What the task asks ->
What you need to produce from the material below is an exact transcription of the lines from the one with "grey candle: [324,324,375,413]" through the one with "white eraser: [163,304,221,340]", both included, and no other line.

Working data ->
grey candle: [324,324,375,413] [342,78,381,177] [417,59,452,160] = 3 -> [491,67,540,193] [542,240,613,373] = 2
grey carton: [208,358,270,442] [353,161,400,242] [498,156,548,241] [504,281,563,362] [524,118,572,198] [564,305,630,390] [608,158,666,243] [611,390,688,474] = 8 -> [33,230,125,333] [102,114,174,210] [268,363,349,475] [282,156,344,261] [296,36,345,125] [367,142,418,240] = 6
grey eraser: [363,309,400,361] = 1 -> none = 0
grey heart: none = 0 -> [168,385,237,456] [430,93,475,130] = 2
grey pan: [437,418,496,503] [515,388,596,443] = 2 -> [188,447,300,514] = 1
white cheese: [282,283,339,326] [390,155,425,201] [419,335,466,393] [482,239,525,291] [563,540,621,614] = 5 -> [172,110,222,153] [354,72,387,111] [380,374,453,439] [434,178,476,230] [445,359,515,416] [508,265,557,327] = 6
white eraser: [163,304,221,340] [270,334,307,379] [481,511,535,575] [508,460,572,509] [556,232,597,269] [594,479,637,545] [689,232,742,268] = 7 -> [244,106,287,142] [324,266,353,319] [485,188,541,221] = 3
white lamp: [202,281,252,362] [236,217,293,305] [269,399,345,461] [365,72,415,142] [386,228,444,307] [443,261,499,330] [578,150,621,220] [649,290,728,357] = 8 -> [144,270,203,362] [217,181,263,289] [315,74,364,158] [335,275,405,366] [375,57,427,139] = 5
* * *
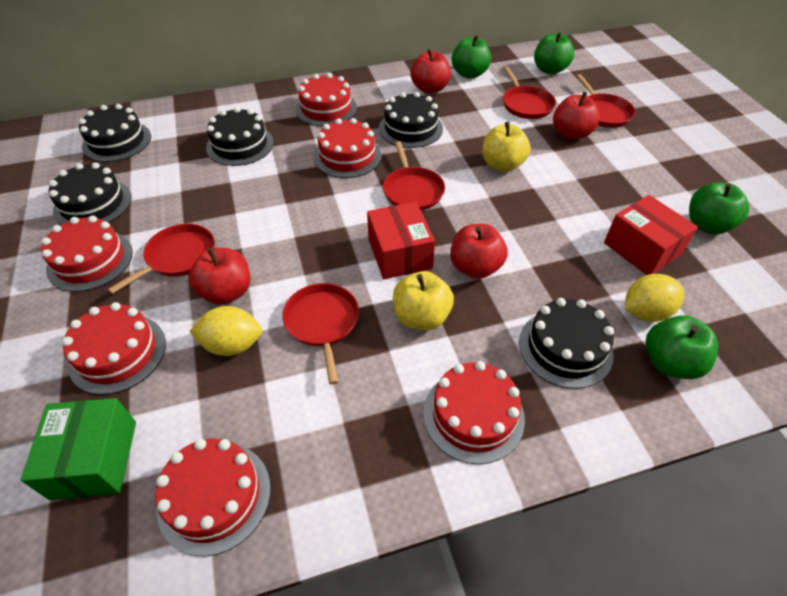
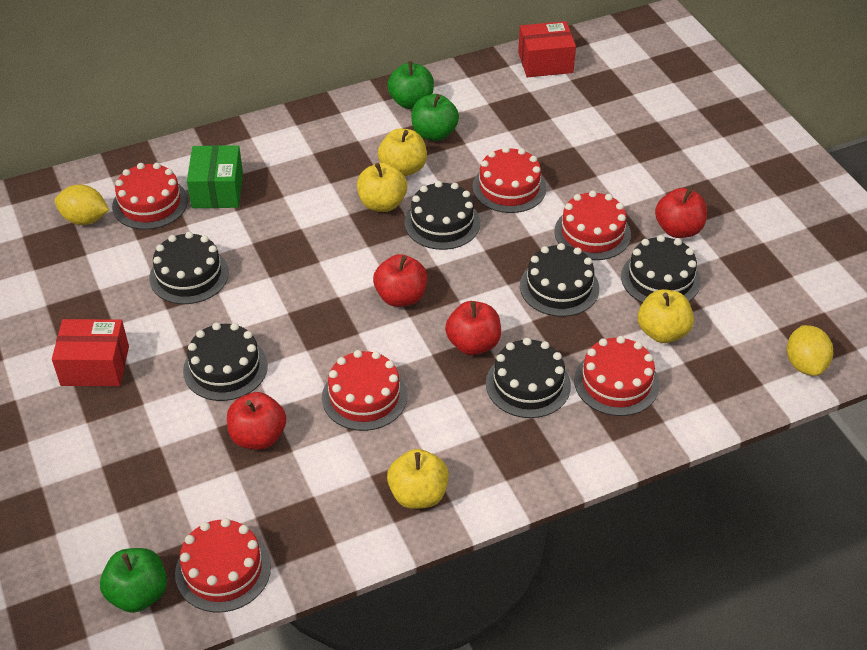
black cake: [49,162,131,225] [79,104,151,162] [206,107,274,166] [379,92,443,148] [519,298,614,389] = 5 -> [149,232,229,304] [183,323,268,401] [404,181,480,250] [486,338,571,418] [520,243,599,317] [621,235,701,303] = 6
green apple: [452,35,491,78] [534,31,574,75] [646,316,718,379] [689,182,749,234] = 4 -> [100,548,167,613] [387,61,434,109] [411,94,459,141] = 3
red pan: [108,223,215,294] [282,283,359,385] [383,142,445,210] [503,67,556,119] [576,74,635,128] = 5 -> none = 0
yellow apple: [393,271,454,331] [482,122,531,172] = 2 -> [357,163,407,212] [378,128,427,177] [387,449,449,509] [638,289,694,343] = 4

Exercise output ->
grey candle: [324,324,375,413] [342,78,381,177] [417,59,452,160] = 3 -> [491,67,540,193] [542,240,613,373] = 2
grey carton: [208,358,270,442] [353,161,400,242] [498,156,548,241] [504,281,563,362] [524,118,572,198] [564,305,630,390] [608,158,666,243] [611,390,688,474] = 8 -> [33,230,125,333] [102,114,174,210] [268,363,349,475] [282,156,344,261] [296,36,345,125] [367,142,418,240] = 6
grey eraser: [363,309,400,361] = 1 -> none = 0
grey heart: none = 0 -> [168,385,237,456] [430,93,475,130] = 2
grey pan: [437,418,496,503] [515,388,596,443] = 2 -> [188,447,300,514] = 1
white cheese: [282,283,339,326] [390,155,425,201] [419,335,466,393] [482,239,525,291] [563,540,621,614] = 5 -> [172,110,222,153] [354,72,387,111] [380,374,453,439] [434,178,476,230] [445,359,515,416] [508,265,557,327] = 6
white eraser: [163,304,221,340] [270,334,307,379] [481,511,535,575] [508,460,572,509] [556,232,597,269] [594,479,637,545] [689,232,742,268] = 7 -> [244,106,287,142] [324,266,353,319] [485,188,541,221] = 3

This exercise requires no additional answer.